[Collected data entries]
════

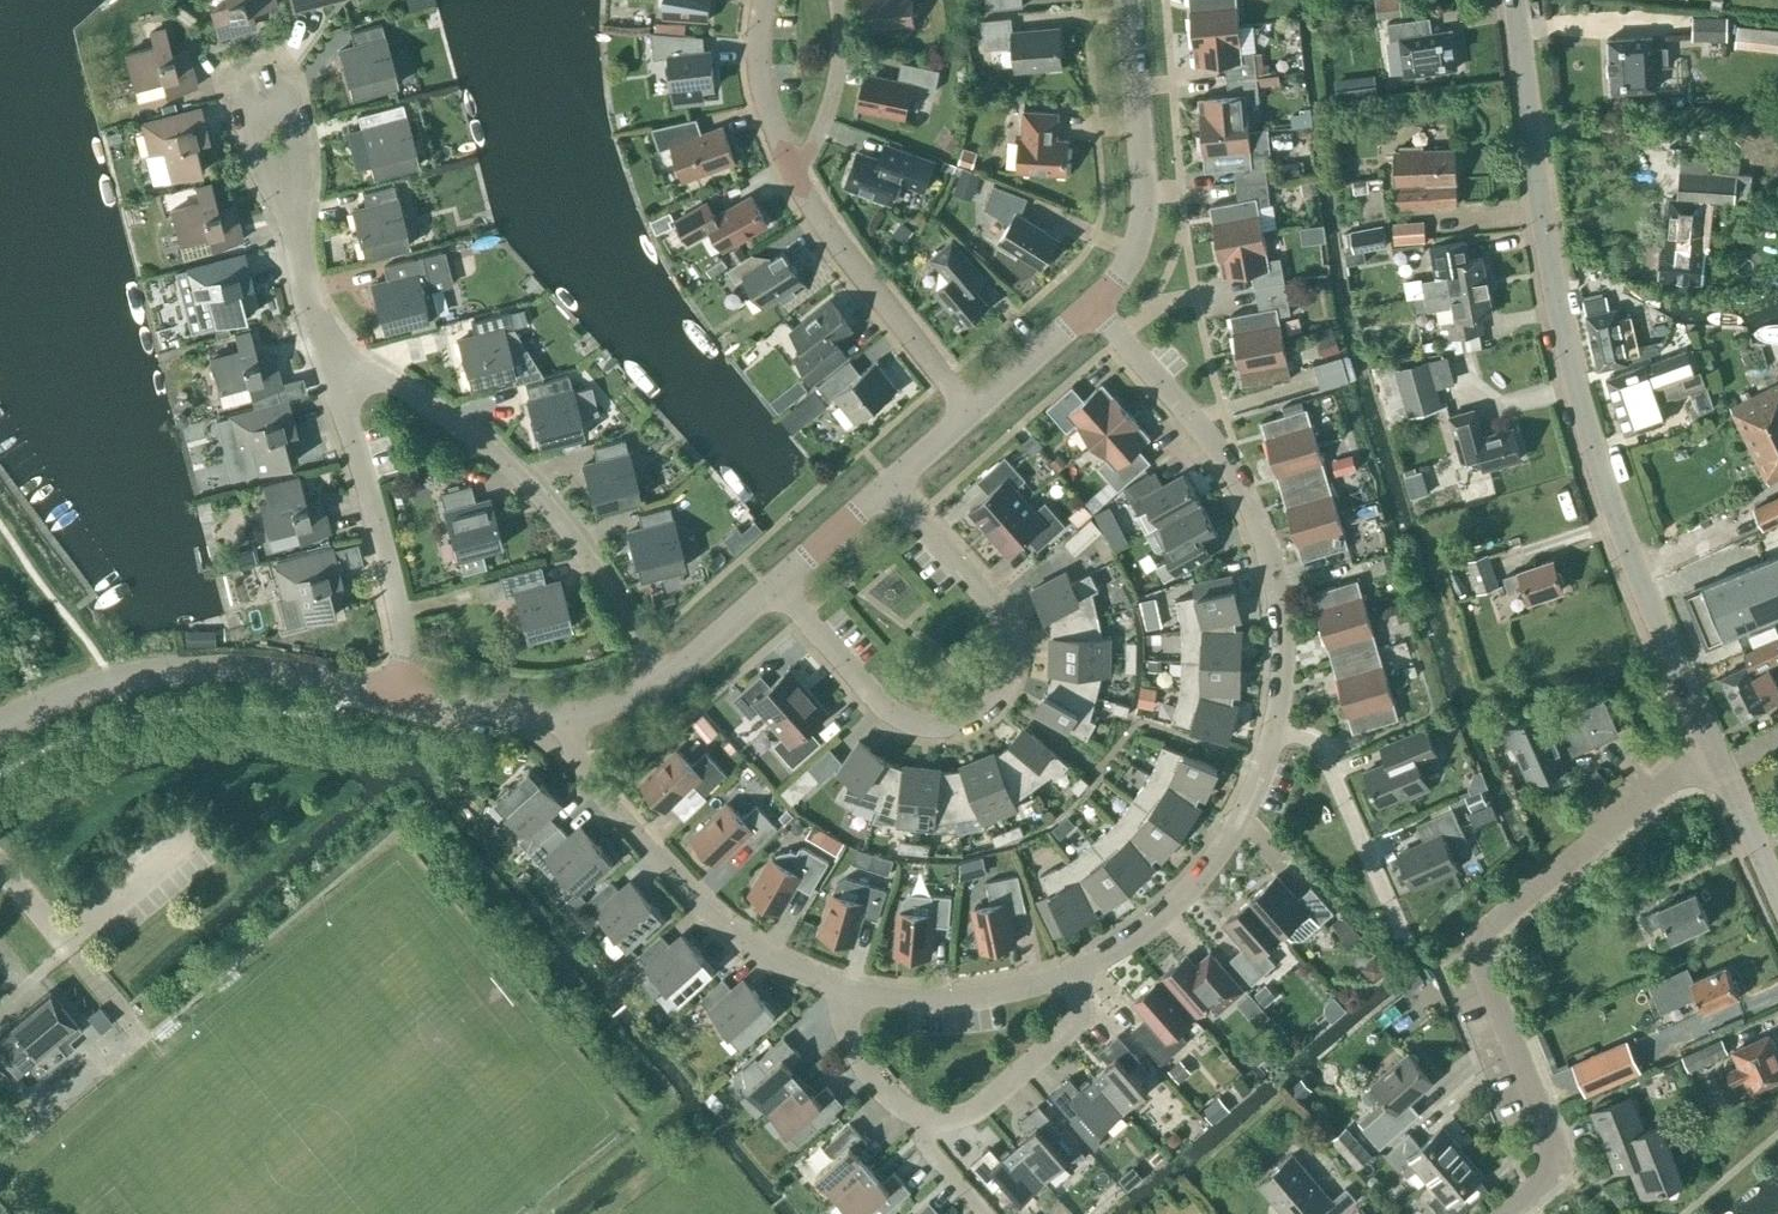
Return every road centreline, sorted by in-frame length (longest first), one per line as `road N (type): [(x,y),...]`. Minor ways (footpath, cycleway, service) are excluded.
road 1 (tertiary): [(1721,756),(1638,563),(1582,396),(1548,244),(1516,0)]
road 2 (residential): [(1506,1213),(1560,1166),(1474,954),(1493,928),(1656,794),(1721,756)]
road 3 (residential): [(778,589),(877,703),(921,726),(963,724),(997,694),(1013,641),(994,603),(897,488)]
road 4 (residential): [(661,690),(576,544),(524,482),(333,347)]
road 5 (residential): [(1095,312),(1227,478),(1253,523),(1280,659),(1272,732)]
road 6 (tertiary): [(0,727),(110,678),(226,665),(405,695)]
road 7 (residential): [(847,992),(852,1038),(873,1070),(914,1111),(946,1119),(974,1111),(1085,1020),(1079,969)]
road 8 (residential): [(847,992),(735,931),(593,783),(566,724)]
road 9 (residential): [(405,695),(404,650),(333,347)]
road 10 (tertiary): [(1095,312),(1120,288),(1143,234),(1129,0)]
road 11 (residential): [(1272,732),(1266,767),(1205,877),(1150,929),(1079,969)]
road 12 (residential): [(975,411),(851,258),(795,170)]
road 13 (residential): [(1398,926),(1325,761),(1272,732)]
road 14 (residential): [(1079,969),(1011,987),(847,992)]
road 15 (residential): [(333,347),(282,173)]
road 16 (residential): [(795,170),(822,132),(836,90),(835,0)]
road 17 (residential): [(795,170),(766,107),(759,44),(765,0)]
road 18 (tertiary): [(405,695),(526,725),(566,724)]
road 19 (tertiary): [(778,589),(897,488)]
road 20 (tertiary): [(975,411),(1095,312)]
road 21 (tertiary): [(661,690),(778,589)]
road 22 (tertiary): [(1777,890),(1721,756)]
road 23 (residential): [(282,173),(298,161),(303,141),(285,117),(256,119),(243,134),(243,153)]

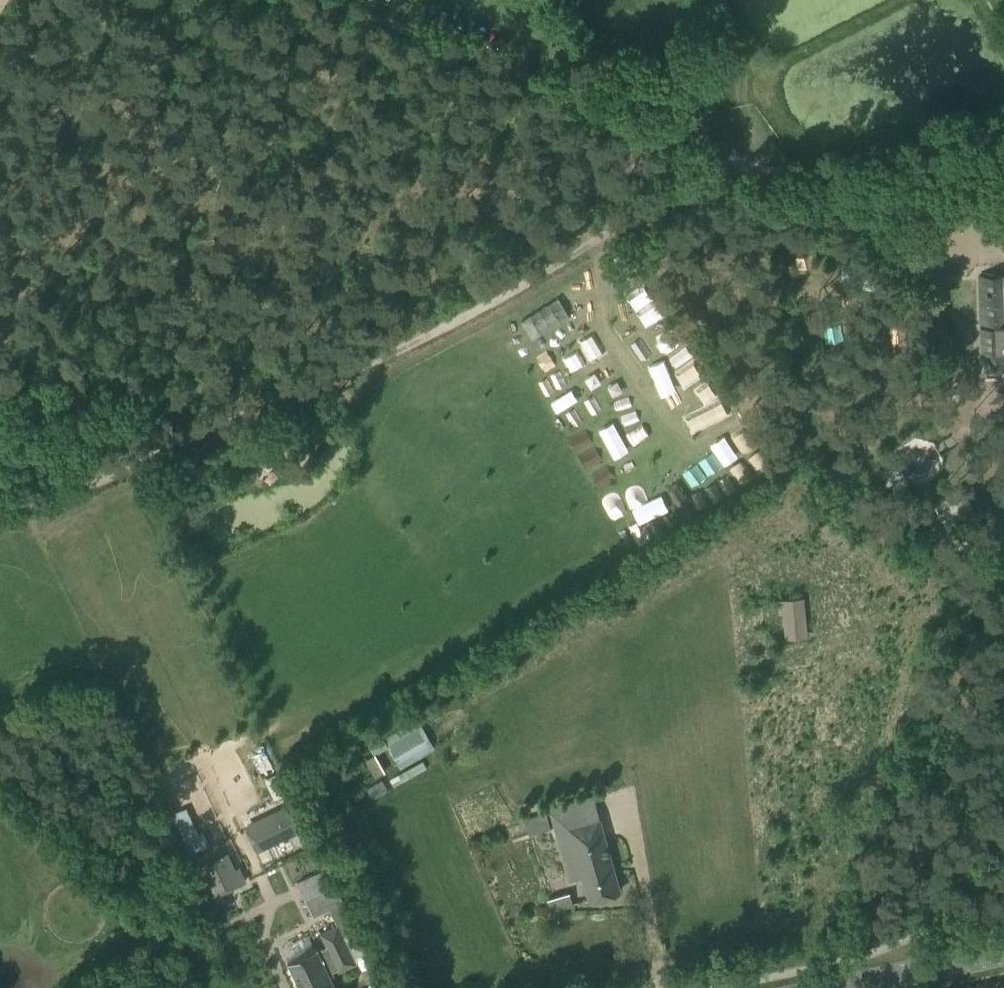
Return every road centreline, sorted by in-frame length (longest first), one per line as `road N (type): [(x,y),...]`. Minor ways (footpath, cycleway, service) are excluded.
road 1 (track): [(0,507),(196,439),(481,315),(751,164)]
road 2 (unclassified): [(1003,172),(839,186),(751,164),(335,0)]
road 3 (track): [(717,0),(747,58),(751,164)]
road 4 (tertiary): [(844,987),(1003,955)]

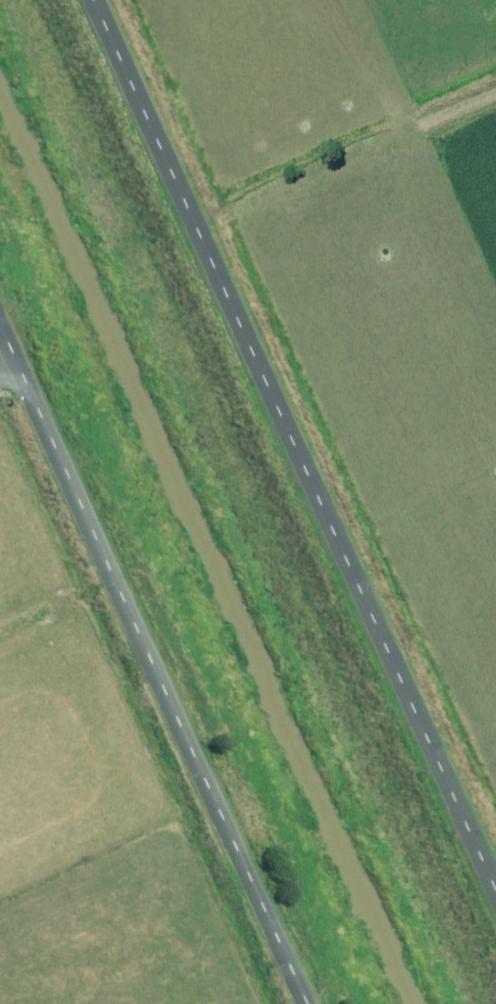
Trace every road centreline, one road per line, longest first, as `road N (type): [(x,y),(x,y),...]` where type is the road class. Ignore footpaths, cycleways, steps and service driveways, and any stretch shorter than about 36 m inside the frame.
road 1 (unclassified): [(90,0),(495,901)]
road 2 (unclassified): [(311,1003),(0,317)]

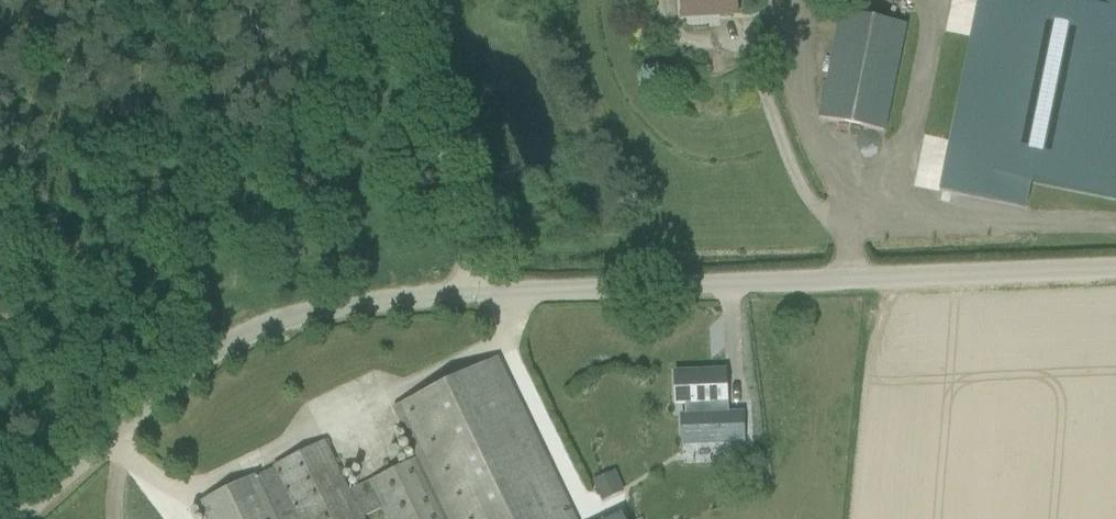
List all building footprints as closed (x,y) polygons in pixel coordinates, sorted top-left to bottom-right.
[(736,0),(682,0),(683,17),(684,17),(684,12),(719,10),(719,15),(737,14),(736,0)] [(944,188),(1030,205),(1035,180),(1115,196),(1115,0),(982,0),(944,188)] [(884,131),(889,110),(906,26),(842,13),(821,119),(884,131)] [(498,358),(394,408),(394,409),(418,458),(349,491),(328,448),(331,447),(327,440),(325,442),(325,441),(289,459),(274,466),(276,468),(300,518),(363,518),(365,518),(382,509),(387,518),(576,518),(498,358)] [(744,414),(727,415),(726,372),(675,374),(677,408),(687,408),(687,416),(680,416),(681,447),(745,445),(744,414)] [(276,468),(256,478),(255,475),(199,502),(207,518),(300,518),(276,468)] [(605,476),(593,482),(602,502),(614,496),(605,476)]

════

- REQUIREMENT -
Output each line above exactly as it stands, omitting the pictures.

- SOLUTION -
Return every road centreline, sorted by in-frame length (longest first), one per line as `road N (type): [(x,y),...]`. Minor ways (footpath, cycleway, service) are excluded.
road 1 (tertiary): [(1721,756),(1638,563),(1582,396),(1548,244),(1516,0)]
road 2 (residential): [(1506,1213),(1560,1166),(1474,954),(1493,928),(1656,794),(1721,756)]
road 3 (residential): [(778,589),(877,703),(921,726),(963,724),(997,694),(1013,641),(994,603),(897,488)]
road 4 (residential): [(661,690),(576,544),(524,482),(333,347)]
road 5 (residential): [(1095,312),(1227,478),(1253,523),(1280,659),(1272,732)]
road 6 (tertiary): [(0,727),(110,678),(226,665),(405,695)]
road 7 (residential): [(847,992),(852,1038),(873,1070),(914,1111),(946,1119),(974,1111),(1085,1020),(1079,969)]
road 8 (residential): [(847,992),(735,931),(593,783),(566,724)]
road 9 (residential): [(405,695),(404,650),(333,347)]
road 10 (tertiary): [(1095,312),(1120,288),(1143,234),(1129,0)]
road 11 (residential): [(1272,732),(1266,767),(1205,877),(1150,929),(1079,969)]
road 12 (residential): [(975,411),(851,258),(795,170)]
road 13 (residential): [(1398,926),(1325,761),(1272,732)]
road 14 (residential): [(1079,969),(1011,987),(847,992)]
road 15 (residential): [(333,347),(282,173)]
road 16 (residential): [(795,170),(822,132),(836,90),(835,0)]
road 17 (residential): [(795,170),(766,107),(759,44),(765,0)]
road 18 (tertiary): [(405,695),(526,725),(566,724)]
road 19 (tertiary): [(778,589),(897,488)]
road 20 (tertiary): [(975,411),(1095,312)]
road 21 (tertiary): [(661,690),(778,589)]
road 22 (tertiary): [(1777,890),(1721,756)]
road 23 (residential): [(282,173),(298,161),(303,141),(285,117),(256,119),(243,134),(243,153)]

Return every road centreline, sorted by in-frame length (longest first), one per line as `road N (type): [(x,y),...]`. Minor ways (footpath, cycleway, service) are excluded.
road 1 (track): [(0,507),(196,439),(481,315),(751,164)]
road 2 (unclassified): [(1003,172),(839,186),(751,164),(335,0)]
road 3 (track): [(717,0),(747,58),(751,164)]
road 4 (tertiary): [(844,987),(1003,955)]

Trace every road centreline, one road per line, longest first, as `road N (type): [(x,y),(x,y),...]` where type is the road class. Ignore footpaths, cycleways, steps and service driveways, and any stretch shorter than about 36 m inside the frame.
road 1 (unclassified): [(90,0),(495,901)]
road 2 (unclassified): [(311,1003),(0,317)]

List all building footprints as closed (x,y) polygons in pixel coordinates, sorted top-left to bottom-right.
[(736,0),(682,0),(683,17),(684,17),(684,12),(719,10),(719,15),(737,14),(736,0)] [(944,188),(1030,205),(1035,180),(1115,196),(1115,0),(982,0),(944,188)] [(884,131),(889,110),(906,26),(842,13),(821,119),(884,131)] [(498,358),(394,408),(394,409),(418,458),(349,491),(328,448),(331,447),(327,440),(325,442),(325,441),(289,459),(274,466),(276,468),(300,518),(363,518),(365,518),(382,509),(387,518),(576,518),(498,358)] [(744,414),(727,415),(726,372),(675,374),(677,408),(687,408),(687,416),(680,416),(681,447),(745,445),(744,414)] [(276,468),(256,478),(255,475),(199,502),(207,518),(300,518),(276,468)] [(605,476),(593,482),(602,502),(614,496),(605,476)]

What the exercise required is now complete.